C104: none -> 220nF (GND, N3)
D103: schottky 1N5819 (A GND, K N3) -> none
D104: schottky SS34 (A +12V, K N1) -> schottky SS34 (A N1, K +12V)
━━━━━━━━━━━━━━━━━━━━━━━━━━━━━━
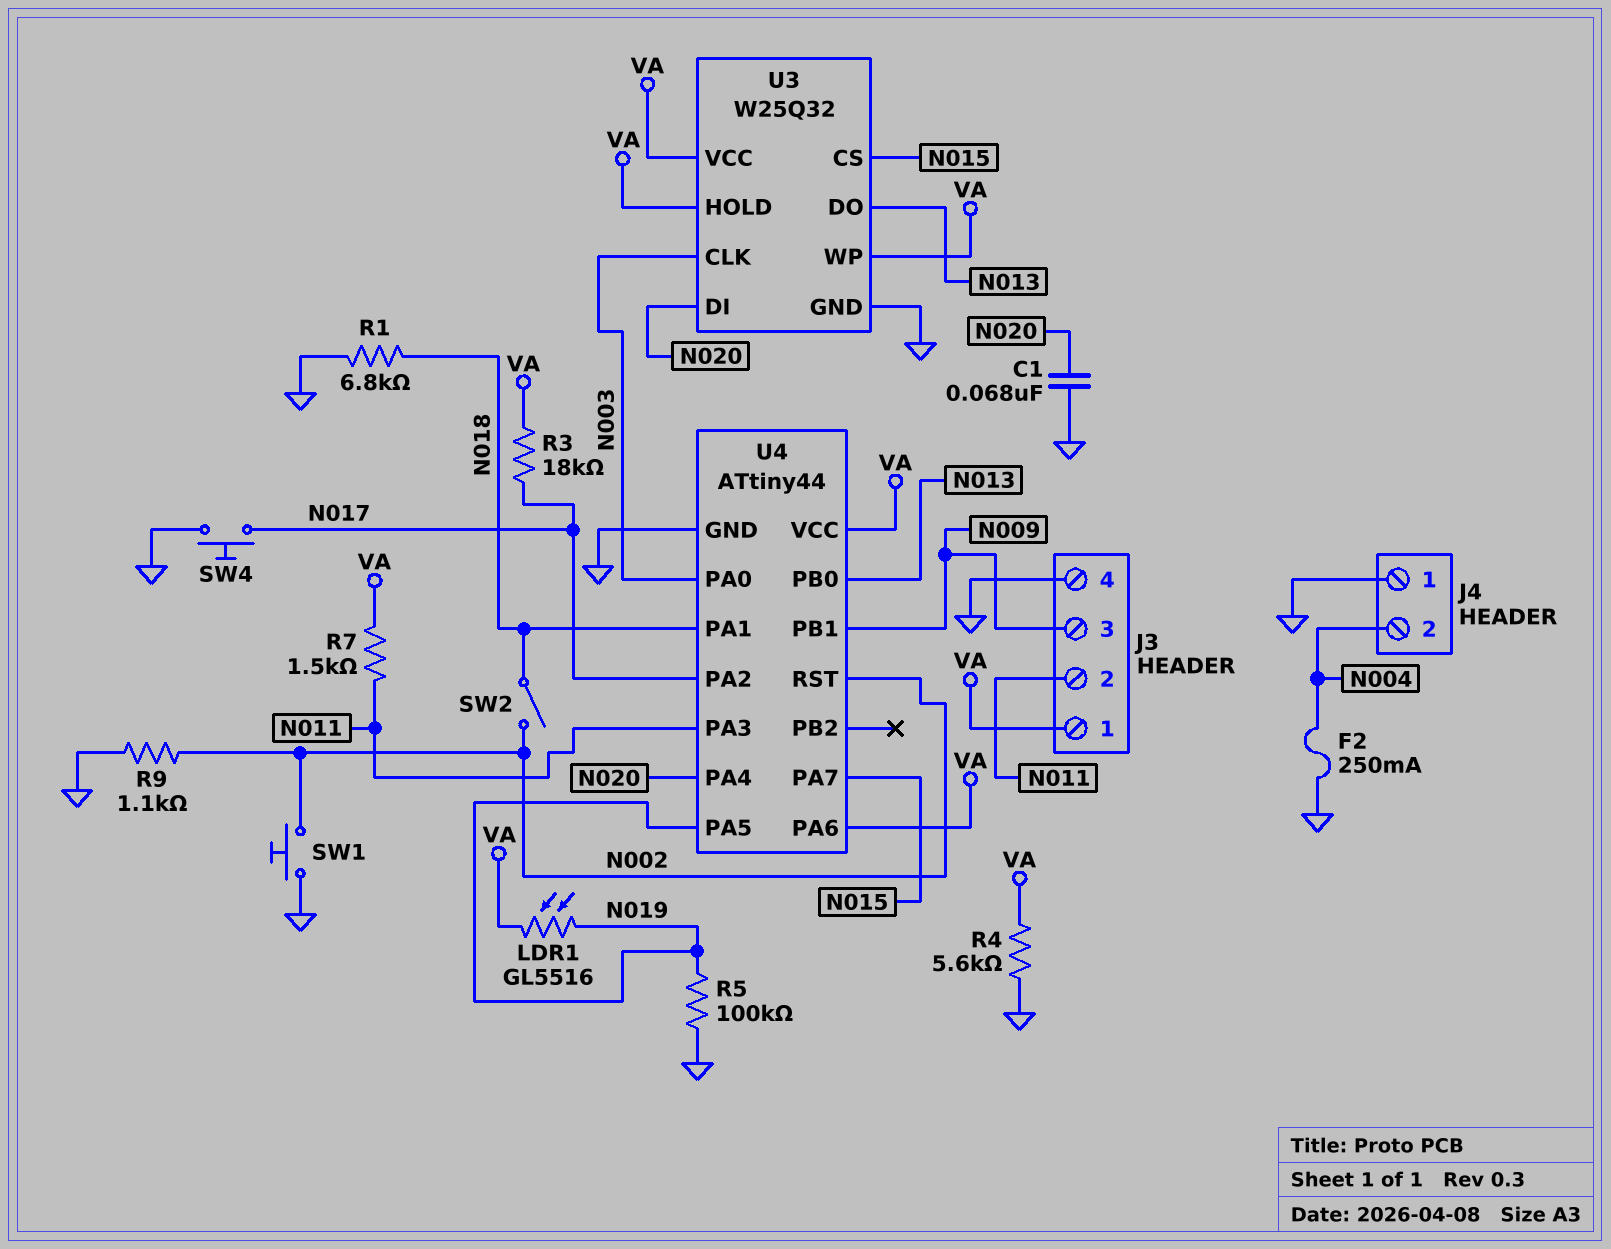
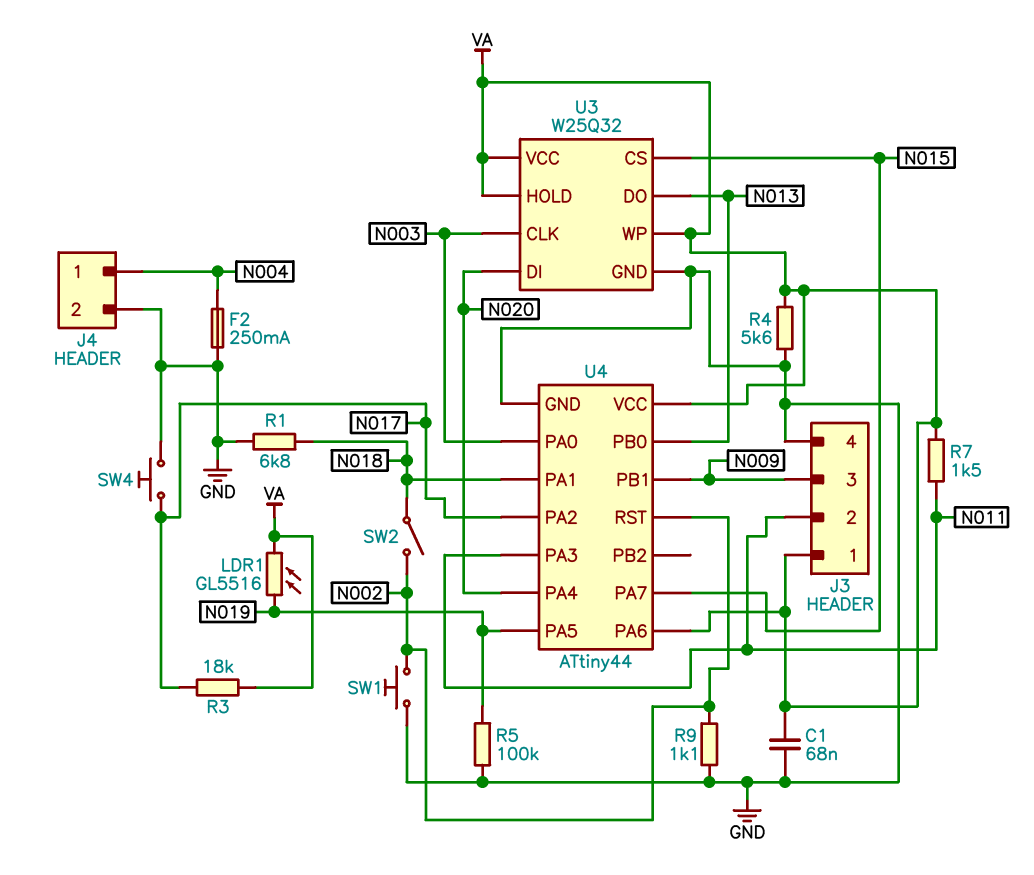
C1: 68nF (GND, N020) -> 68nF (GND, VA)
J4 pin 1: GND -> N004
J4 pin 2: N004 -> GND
━━━━━━━━━━━━━━━━━━━━━━━━━━━━━━
Problem requirements: Out of the data above, transcribe exactly and only the lines starting with the line that has "C104: none -> 220nF (GND, N3)" and going on through the line that has "D104: schottky SS34", both included.

Final answer:
C104: none -> 220nF (GND, N3)
D103: schottky 1N5819 (A GND, K N3) -> none
D104: schottky SS34 (A +12V, K N1) -> schottky SS34 (A N1, K +12V)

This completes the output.